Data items
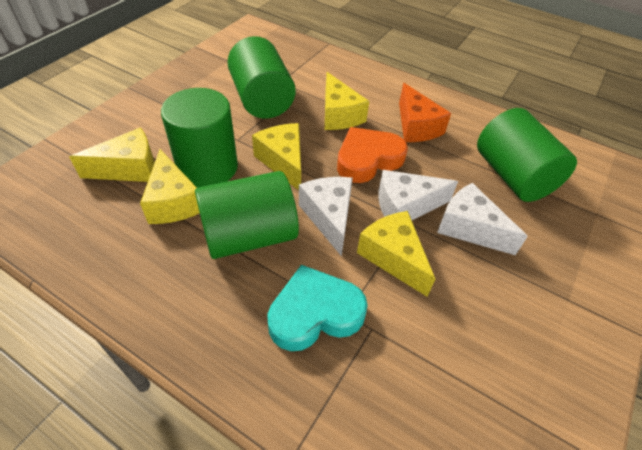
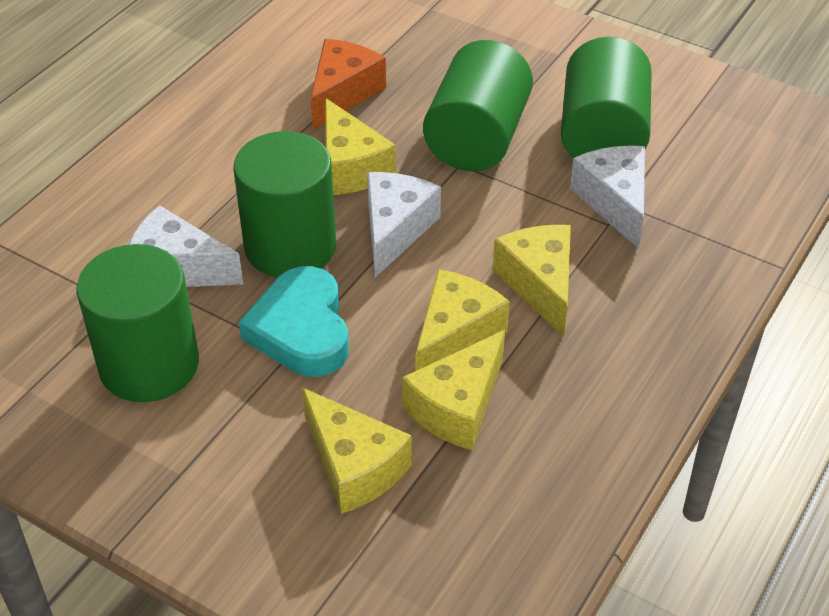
orange heart: 1 -> 0

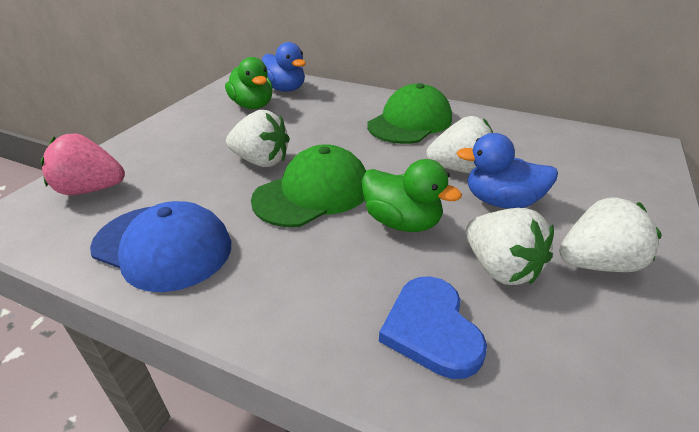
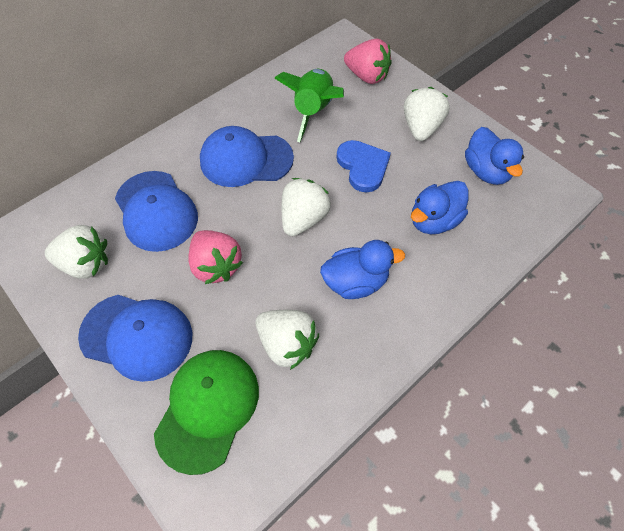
blue cap: 1 -> 3
blue duck: 2 -> 3
green cap: 2 -> 1
green duck: 2 -> 0
green rocket: 0 -> 1
pink strawberry: 1 -> 2

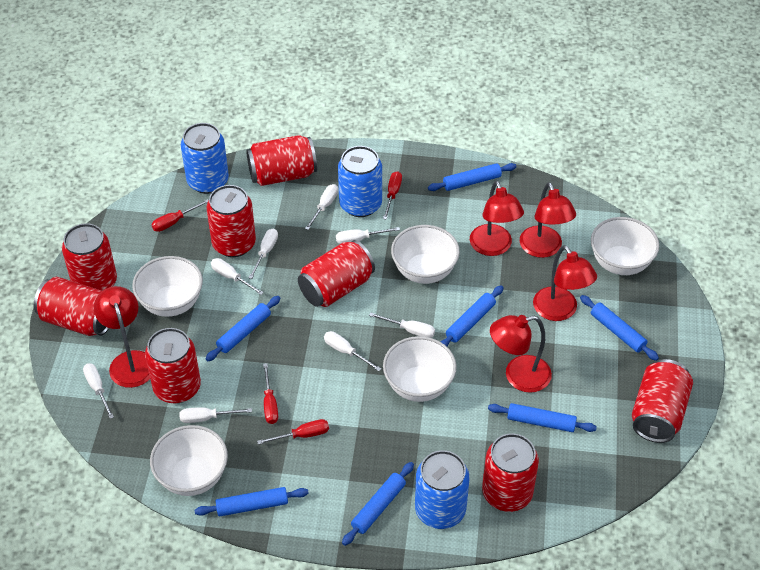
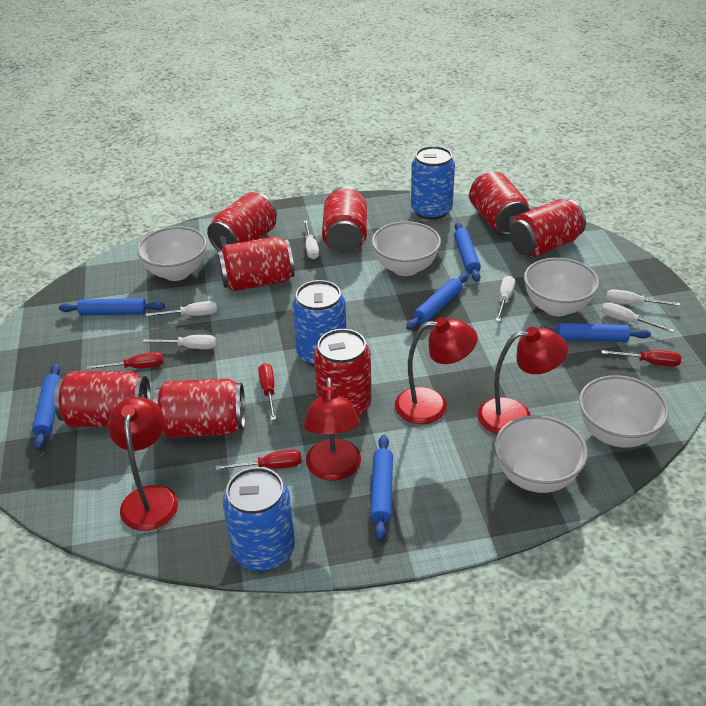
blue rolling pin: 7 -> 6
red lamp: 5 -> 4
white screwdriver: 8 -> 6

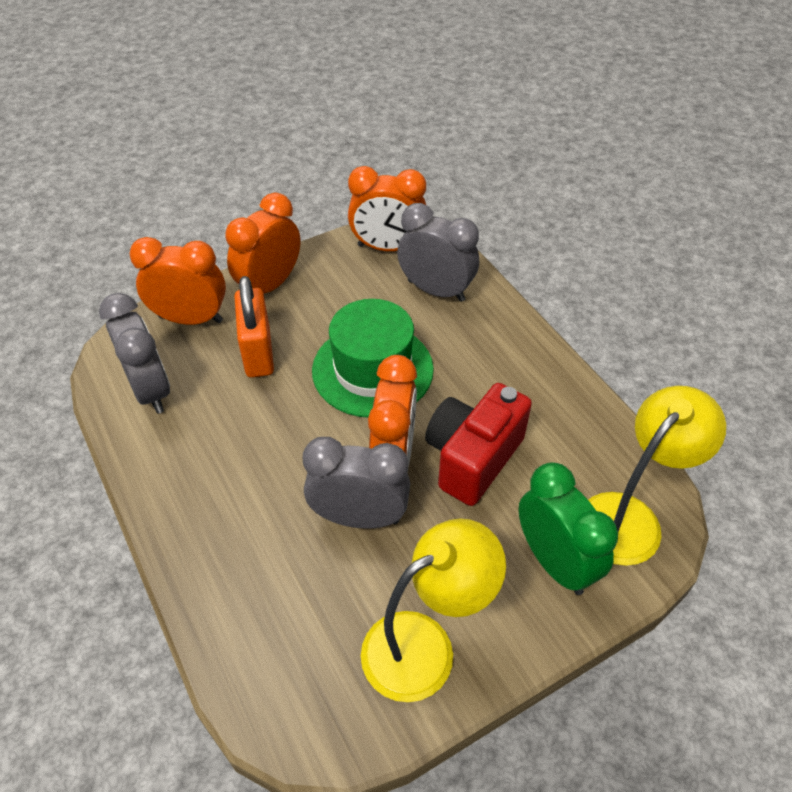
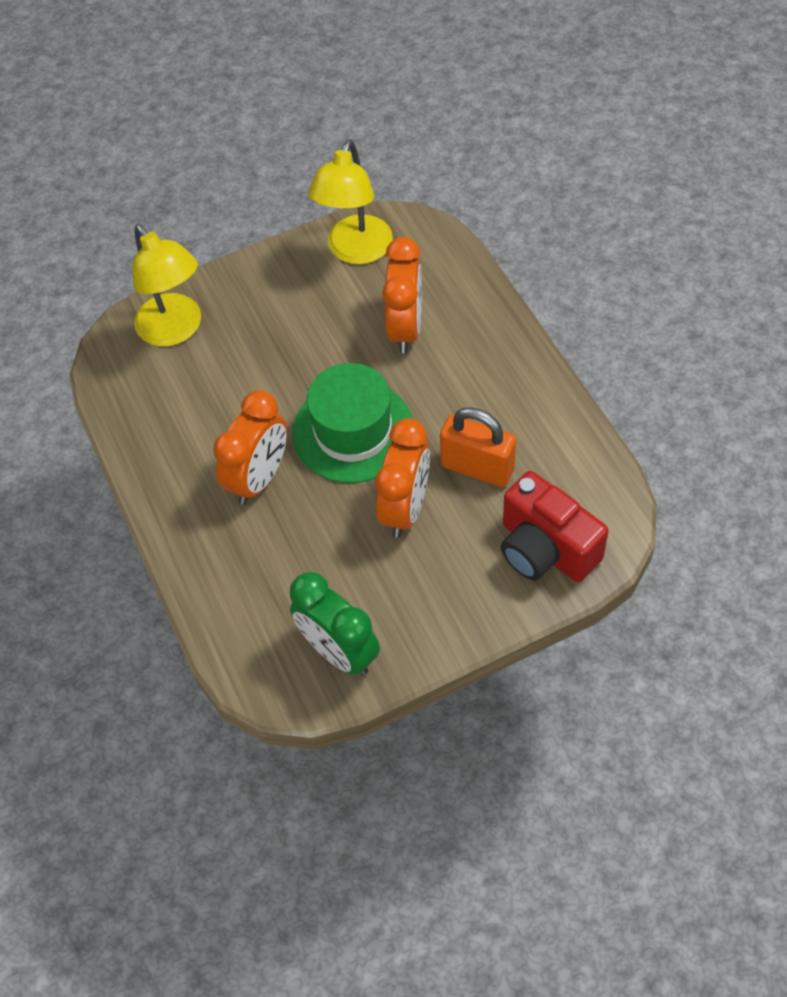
grey clock: 3 -> 0
orange clock: 4 -> 3

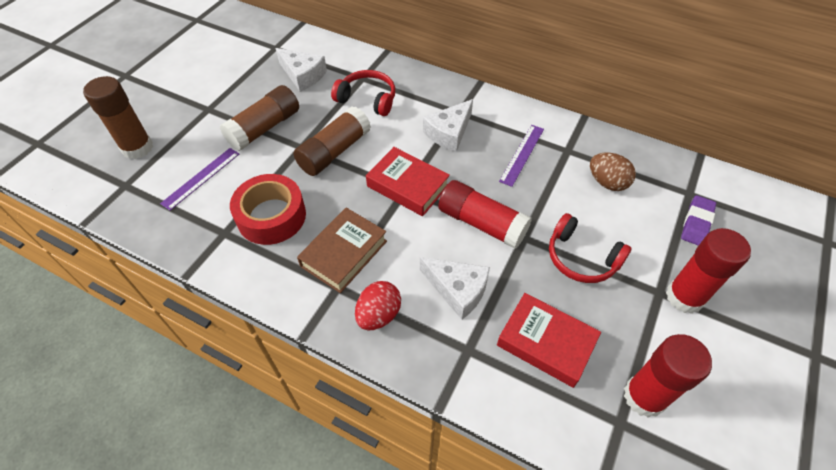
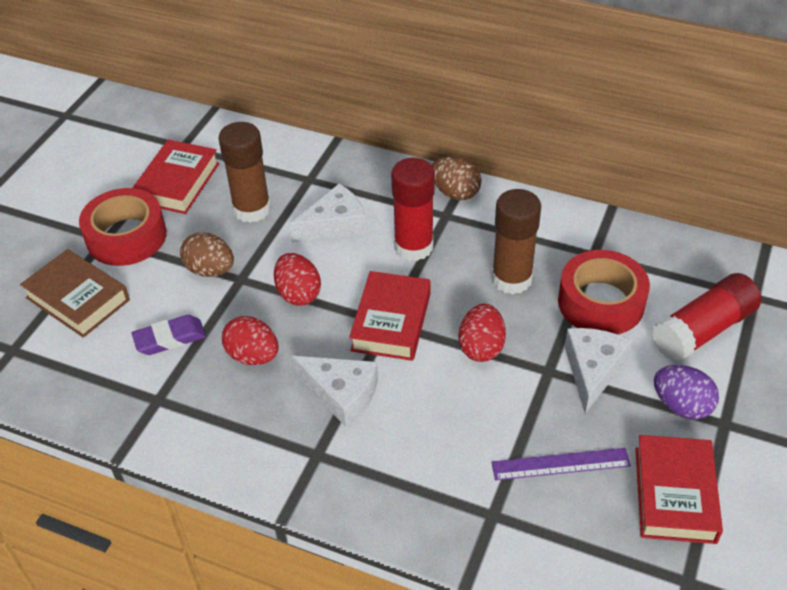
brown egg: 1 -> 2
brown glue stick: 3 -> 2
purple egg: 0 -> 1
purple ruler: 2 -> 1
red book: 2 -> 3
red egg: 1 -> 3
red glue stick: 3 -> 2
red headphones: 2 -> 0
red tape: 1 -> 2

» **Task brief**: Within the data above, repeat exactly the lines from the one bearing "green cap: 2 -> 1" through the one bearing "brown glue stick: 3 -> 2". Include no pictures and nothing else.

» **Task solution**:
green cap: 2 -> 1
green duck: 2 -> 0
green rocket: 0 -> 1
pink strawberry: 1 -> 2

blue rolling pin: 7 -> 6
red lamp: 5 -> 4
white screwdriver: 8 -> 6

grey clock: 3 -> 0
orange clock: 4 -> 3

brown egg: 1 -> 2
brown glue stick: 3 -> 2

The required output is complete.